TASK GOAL: The data below holds a line containing "(361, 229) = (459, 243): brown" and a line containing "camera: 10 degrees left, 15 degrees down"; please quote exactly those two lines and every line between them, and nothing else.

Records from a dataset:

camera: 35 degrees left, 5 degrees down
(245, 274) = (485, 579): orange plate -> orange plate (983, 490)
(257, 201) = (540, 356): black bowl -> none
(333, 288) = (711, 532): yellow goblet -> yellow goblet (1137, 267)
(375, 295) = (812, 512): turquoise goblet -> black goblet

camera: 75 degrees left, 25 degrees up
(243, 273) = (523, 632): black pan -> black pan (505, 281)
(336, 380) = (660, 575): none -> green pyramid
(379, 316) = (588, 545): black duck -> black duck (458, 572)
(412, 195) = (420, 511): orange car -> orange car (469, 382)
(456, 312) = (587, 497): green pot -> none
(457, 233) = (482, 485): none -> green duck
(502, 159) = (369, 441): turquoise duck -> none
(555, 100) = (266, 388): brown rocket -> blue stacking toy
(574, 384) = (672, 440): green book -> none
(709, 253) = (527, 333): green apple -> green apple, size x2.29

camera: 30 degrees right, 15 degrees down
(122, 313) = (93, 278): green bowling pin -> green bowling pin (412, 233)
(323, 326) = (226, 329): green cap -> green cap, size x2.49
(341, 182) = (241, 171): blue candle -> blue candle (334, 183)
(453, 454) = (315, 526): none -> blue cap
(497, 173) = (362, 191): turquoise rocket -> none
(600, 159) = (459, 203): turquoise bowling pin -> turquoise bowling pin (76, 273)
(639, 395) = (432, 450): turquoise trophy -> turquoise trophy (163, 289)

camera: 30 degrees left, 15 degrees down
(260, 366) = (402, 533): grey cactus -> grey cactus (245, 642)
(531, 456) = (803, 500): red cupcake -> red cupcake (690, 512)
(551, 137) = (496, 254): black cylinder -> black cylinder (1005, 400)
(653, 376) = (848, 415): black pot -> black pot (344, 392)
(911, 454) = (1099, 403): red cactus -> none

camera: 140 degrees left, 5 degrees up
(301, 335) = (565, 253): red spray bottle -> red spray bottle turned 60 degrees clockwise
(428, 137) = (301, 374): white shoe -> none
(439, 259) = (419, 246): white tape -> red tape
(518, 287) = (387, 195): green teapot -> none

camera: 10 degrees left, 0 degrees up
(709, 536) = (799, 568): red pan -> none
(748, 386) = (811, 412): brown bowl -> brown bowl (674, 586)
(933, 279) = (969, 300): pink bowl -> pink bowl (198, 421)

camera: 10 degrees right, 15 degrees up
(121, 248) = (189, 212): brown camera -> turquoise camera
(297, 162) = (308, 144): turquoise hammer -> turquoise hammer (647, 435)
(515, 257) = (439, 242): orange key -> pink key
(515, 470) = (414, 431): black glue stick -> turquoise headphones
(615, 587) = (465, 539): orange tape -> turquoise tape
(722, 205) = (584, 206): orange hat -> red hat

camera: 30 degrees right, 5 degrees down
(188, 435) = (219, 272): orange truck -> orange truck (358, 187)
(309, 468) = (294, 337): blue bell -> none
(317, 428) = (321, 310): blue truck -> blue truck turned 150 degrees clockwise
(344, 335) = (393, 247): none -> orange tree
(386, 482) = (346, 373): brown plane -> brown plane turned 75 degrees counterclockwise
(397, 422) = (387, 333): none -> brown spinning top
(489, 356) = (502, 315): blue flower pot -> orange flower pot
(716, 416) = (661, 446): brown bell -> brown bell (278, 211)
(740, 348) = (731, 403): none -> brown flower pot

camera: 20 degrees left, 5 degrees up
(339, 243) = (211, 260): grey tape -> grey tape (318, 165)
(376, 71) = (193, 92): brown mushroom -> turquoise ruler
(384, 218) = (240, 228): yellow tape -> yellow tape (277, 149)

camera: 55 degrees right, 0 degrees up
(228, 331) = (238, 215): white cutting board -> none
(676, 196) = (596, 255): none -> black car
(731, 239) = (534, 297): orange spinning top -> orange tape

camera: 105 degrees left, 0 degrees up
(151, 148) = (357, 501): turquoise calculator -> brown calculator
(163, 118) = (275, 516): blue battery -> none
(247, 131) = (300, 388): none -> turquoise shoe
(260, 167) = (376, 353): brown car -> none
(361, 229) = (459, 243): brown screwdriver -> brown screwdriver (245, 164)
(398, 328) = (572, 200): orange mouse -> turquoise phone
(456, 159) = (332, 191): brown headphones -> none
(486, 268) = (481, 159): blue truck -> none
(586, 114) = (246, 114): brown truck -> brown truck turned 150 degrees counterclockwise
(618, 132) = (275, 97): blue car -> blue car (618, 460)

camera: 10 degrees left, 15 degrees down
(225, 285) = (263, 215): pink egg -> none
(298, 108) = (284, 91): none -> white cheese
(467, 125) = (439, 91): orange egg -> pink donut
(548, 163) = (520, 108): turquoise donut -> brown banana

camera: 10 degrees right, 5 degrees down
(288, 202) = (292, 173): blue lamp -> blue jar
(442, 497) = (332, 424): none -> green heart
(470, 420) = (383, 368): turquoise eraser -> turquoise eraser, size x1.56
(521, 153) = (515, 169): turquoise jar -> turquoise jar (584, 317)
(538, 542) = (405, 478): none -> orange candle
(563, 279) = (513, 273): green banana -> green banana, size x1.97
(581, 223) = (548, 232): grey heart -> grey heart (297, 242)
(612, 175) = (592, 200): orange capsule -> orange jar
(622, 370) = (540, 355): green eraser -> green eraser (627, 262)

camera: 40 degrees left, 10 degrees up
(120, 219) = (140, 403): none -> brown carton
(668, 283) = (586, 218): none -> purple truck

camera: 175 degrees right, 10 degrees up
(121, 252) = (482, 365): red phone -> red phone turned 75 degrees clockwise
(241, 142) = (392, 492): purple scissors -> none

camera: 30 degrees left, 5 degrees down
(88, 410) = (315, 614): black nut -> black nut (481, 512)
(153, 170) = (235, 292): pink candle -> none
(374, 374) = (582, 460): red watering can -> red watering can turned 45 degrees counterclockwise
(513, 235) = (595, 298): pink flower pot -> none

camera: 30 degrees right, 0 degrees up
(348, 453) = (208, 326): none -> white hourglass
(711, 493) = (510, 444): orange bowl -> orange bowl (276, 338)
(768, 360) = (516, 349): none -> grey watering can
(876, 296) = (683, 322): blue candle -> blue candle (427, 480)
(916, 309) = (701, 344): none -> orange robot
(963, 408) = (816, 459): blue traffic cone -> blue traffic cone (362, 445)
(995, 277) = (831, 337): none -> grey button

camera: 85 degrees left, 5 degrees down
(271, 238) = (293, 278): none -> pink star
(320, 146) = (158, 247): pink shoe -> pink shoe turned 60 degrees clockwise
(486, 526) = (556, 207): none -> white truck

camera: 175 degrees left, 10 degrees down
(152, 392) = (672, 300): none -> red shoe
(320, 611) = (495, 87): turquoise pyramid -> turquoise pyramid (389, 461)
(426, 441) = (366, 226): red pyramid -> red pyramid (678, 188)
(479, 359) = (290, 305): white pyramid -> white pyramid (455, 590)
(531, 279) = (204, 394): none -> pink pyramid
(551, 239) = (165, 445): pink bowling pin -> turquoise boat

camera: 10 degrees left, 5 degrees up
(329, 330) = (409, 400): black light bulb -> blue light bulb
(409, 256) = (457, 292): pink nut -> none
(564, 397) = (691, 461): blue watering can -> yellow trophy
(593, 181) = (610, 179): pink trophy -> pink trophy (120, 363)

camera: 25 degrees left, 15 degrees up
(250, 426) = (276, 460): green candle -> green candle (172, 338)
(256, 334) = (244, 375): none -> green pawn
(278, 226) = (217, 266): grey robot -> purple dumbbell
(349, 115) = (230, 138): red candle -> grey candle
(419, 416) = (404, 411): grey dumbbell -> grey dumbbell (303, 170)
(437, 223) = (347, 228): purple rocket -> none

WRITTEN REPLY:
(361, 229) = (459, 243): brown screwdriver -> brown screwdriver (245, 164)
(398, 328) = (572, 200): orange mouse -> turquoise phone
(456, 159) = (332, 191): brown headphones -> none
(486, 268) = (481, 159): blue truck -> none
(586, 114) = (246, 114): brown truck -> brown truck turned 150 degrees counterclockwise
(618, 132) = (275, 97): blue car -> blue car (618, 460)

camera: 10 degrees left, 15 degrees down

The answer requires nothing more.